-- Data under study follows --

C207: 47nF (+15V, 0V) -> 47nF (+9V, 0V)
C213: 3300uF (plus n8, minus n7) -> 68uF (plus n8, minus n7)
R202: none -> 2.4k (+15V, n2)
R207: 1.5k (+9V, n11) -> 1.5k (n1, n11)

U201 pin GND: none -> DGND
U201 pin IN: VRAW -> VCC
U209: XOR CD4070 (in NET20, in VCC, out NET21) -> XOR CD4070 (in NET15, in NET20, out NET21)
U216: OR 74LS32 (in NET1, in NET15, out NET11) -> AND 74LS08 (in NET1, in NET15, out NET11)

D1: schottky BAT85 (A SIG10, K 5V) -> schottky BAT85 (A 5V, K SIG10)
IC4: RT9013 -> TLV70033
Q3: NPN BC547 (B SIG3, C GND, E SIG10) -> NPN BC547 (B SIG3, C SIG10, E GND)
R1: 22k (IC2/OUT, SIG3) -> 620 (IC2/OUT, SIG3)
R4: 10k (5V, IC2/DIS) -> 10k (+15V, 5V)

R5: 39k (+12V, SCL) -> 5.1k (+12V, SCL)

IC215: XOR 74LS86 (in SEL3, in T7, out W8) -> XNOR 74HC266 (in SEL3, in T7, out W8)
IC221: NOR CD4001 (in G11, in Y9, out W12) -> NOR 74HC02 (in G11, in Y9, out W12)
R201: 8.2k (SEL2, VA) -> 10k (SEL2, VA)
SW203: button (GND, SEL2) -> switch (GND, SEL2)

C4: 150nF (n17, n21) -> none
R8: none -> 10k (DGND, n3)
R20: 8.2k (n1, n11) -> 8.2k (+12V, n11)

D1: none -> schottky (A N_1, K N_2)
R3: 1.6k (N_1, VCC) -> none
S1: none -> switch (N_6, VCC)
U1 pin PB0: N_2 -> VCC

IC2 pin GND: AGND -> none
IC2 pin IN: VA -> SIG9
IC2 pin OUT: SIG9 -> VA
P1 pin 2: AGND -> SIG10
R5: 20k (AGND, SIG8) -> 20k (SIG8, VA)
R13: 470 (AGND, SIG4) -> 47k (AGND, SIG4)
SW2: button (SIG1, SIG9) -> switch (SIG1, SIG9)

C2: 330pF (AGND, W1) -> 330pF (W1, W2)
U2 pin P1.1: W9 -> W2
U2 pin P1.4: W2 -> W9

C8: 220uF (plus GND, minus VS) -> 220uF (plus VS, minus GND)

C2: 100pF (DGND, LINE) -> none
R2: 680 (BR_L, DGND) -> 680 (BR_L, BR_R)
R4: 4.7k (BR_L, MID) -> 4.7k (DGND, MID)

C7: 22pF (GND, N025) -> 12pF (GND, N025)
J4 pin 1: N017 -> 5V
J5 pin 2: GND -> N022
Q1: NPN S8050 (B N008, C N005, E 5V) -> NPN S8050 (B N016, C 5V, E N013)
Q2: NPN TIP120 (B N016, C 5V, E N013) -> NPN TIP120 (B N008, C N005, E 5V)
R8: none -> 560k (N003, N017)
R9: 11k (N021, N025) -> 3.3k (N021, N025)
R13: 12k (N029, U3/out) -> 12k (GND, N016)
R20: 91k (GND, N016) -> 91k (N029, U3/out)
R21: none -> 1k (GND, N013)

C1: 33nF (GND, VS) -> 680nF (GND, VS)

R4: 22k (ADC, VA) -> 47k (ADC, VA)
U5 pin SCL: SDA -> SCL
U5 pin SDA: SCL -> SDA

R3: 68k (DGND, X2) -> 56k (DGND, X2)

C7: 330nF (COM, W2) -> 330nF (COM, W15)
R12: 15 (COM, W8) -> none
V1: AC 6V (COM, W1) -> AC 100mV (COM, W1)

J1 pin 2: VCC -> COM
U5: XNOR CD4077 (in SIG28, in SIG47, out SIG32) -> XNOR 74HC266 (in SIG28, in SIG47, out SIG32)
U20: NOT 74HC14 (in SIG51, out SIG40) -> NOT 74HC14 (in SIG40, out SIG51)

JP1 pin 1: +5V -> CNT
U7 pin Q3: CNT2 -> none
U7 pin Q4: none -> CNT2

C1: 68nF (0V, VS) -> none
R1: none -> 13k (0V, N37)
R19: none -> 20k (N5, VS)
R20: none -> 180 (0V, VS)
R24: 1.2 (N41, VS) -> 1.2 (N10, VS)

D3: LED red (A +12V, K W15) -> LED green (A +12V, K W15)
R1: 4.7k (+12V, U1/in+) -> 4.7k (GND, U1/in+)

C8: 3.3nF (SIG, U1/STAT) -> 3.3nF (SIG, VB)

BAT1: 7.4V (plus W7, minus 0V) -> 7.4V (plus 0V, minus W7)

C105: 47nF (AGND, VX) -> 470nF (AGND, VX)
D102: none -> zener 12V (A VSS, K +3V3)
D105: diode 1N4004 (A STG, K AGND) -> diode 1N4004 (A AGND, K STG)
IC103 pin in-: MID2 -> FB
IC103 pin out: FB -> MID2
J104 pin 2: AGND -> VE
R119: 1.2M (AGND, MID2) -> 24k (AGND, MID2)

-- Data under study concluded --

*What is expected*
Print the material once more. Change nothing.

*Exercise answer*
C207: 47nF (+15V, 0V) -> 47nF (+9V, 0V)
C213: 3300uF (plus n8, minus n7) -> 68uF (plus n8, minus n7)
R202: none -> 2.4k (+15V, n2)
R207: 1.5k (+9V, n11) -> 1.5k (n1, n11)

U201 pin GND: none -> DGND
U201 pin IN: VRAW -> VCC
U209: XOR CD4070 (in NET20, in VCC, out NET21) -> XOR CD4070 (in NET15, in NET20, out NET21)
U216: OR 74LS32 (in NET1, in NET15, out NET11) -> AND 74LS08 (in NET1, in NET15, out NET11)

D1: schottky BAT85 (A SIG10, K 5V) -> schottky BAT85 (A 5V, K SIG10)
IC4: RT9013 -> TLV70033
Q3: NPN BC547 (B SIG3, C GND, E SIG10) -> NPN BC547 (B SIG3, C SIG10, E GND)
R1: 22k (IC2/OUT, SIG3) -> 620 (IC2/OUT, SIG3)
R4: 10k (5V, IC2/DIS) -> 10k (+15V, 5V)

R5: 39k (+12V, SCL) -> 5.1k (+12V, SCL)

IC215: XOR 74LS86 (in SEL3, in T7, out W8) -> XNOR 74HC266 (in SEL3, in T7, out W8)
IC221: NOR CD4001 (in G11, in Y9, out W12) -> NOR 74HC02 (in G11, in Y9, out W12)
R201: 8.2k (SEL2, VA) -> 10k (SEL2, VA)
SW203: button (GND, SEL2) -> switch (GND, SEL2)

C4: 150nF (n17, n21) -> none
R8: none -> 10k (DGND, n3)
R20: 8.2k (n1, n11) -> 8.2k (+12V, n11)

D1: none -> schottky (A N_1, K N_2)
R3: 1.6k (N_1, VCC) -> none
S1: none -> switch (N_6, VCC)
U1 pin PB0: N_2 -> VCC

IC2 pin GND: AGND -> none
IC2 pin IN: VA -> SIG9
IC2 pin OUT: SIG9 -> VA
P1 pin 2: AGND -> SIG10
R5: 20k (AGND, SIG8) -> 20k (SIG8, VA)
R13: 470 (AGND, SIG4) -> 47k (AGND, SIG4)
SW2: button (SIG1, SIG9) -> switch (SIG1, SIG9)

C2: 330pF (AGND, W1) -> 330pF (W1, W2)
U2 pin P1.1: W9 -> W2
U2 pin P1.4: W2 -> W9

C8: 220uF (plus GND, minus VS) -> 220uF (plus VS, minus GND)

C2: 100pF (DGND, LINE) -> none
R2: 680 (BR_L, DGND) -> 680 (BR_L, BR_R)
R4: 4.7k (BR_L, MID) -> 4.7k (DGND, MID)

C7: 22pF (GND, N025) -> 12pF (GND, N025)
J4 pin 1: N017 -> 5V
J5 pin 2: GND -> N022
Q1: NPN S8050 (B N008, C N005, E 5V) -> NPN S8050 (B N016, C 5V, E N013)
Q2: NPN TIP120 (B N016, C 5V, E N013) -> NPN TIP120 (B N008, C N005, E 5V)
R8: none -> 560k (N003, N017)
R9: 11k (N021, N025) -> 3.3k (N021, N025)
R13: 12k (N029, U3/out) -> 12k (GND, N016)
R20: 91k (GND, N016) -> 91k (N029, U3/out)
R21: none -> 1k (GND, N013)

C1: 33nF (GND, VS) -> 680nF (GND, VS)

R4: 22k (ADC, VA) -> 47k (ADC, VA)
U5 pin SCL: SDA -> SCL
U5 pin SDA: SCL -> SDA

R3: 68k (DGND, X2) -> 56k (DGND, X2)

C7: 330nF (COM, W2) -> 330nF (COM, W15)
R12: 15 (COM, W8) -> none
V1: AC 6V (COM, W1) -> AC 100mV (COM, W1)

J1 pin 2: VCC -> COM
U5: XNOR CD4077 (in SIG28, in SIG47, out SIG32) -> XNOR 74HC266 (in SIG28, in SIG47, out SIG32)
U20: NOT 74HC14 (in SIG51, out SIG40) -> NOT 74HC14 (in SIG40, out SIG51)

JP1 pin 1: +5V -> CNT
U7 pin Q3: CNT2 -> none
U7 pin Q4: none -> CNT2

C1: 68nF (0V, VS) -> none
R1: none -> 13k (0V, N37)
R19: none -> 20k (N5, VS)
R20: none -> 180 (0V, VS)
R24: 1.2 (N41, VS) -> 1.2 (N10, VS)

D3: LED red (A +12V, K W15) -> LED green (A +12V, K W15)
R1: 4.7k (+12V, U1/in+) -> 4.7k (GND, U1/in+)

C8: 3.3nF (SIG, U1/STAT) -> 3.3nF (SIG, VB)

BAT1: 7.4V (plus W7, minus 0V) -> 7.4V (plus 0V, minus W7)

C105: 47nF (AGND, VX) -> 470nF (AGND, VX)
D102: none -> zener 12V (A VSS, K +3V3)
D105: diode 1N4004 (A STG, K AGND) -> diode 1N4004 (A AGND, K STG)
IC103 pin in-: MID2 -> FB
IC103 pin out: FB -> MID2
J104 pin 2: AGND -> VE
R119: 1.2M (AGND, MID2) -> 24k (AGND, MID2)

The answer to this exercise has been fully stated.